──────── Supplied data

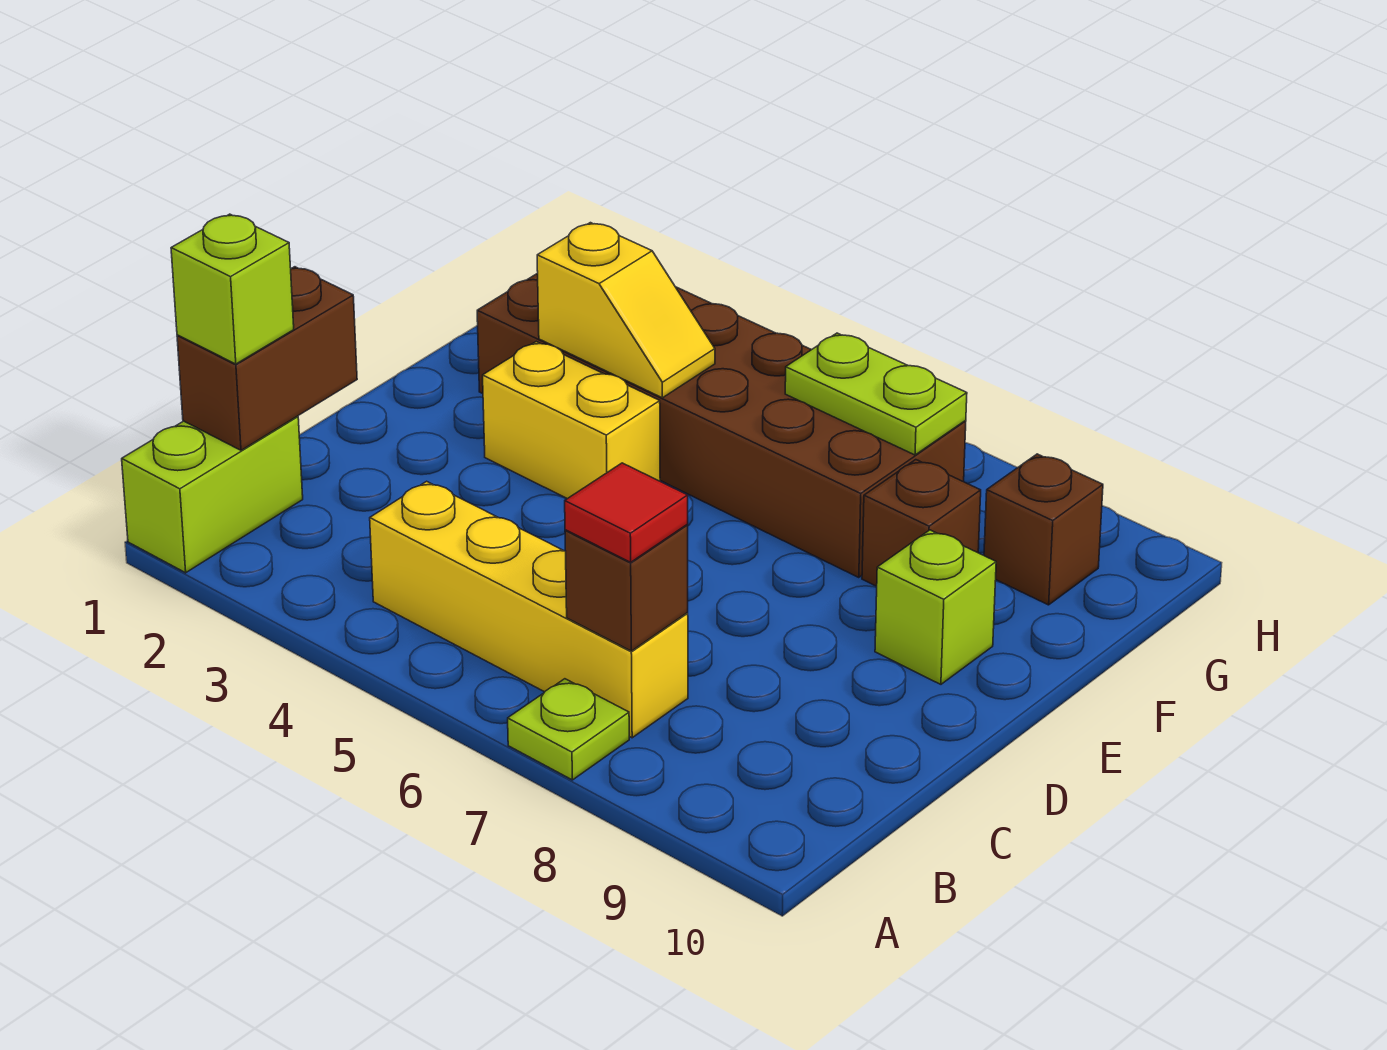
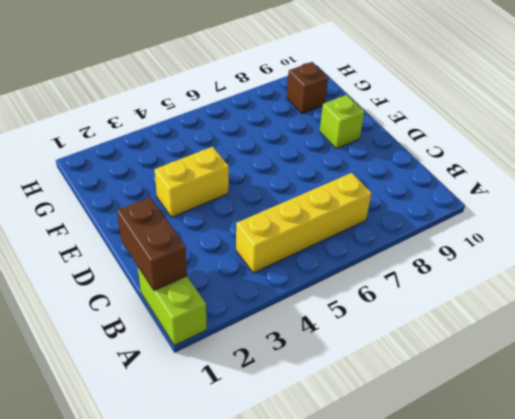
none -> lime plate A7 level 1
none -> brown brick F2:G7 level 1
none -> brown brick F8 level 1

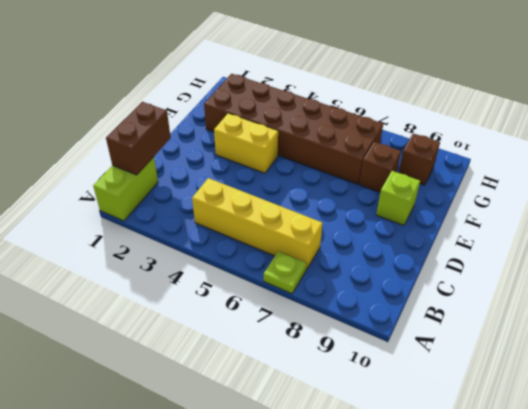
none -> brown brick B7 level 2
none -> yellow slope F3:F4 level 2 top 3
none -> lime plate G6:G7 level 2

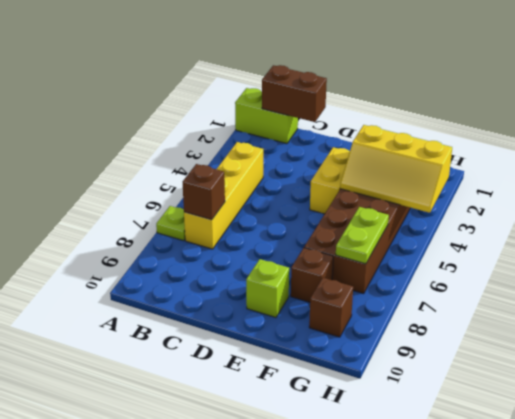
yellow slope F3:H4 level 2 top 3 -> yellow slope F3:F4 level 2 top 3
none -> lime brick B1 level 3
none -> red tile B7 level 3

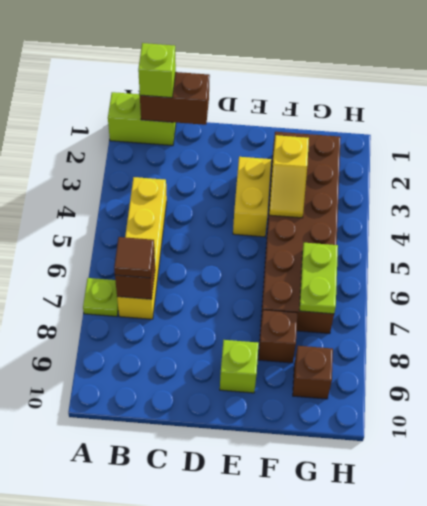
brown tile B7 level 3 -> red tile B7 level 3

────────────────

## Task to carry out
Across the entries, how many lines contain "tile"? Reply with the number only.

## Answer to the exercise
2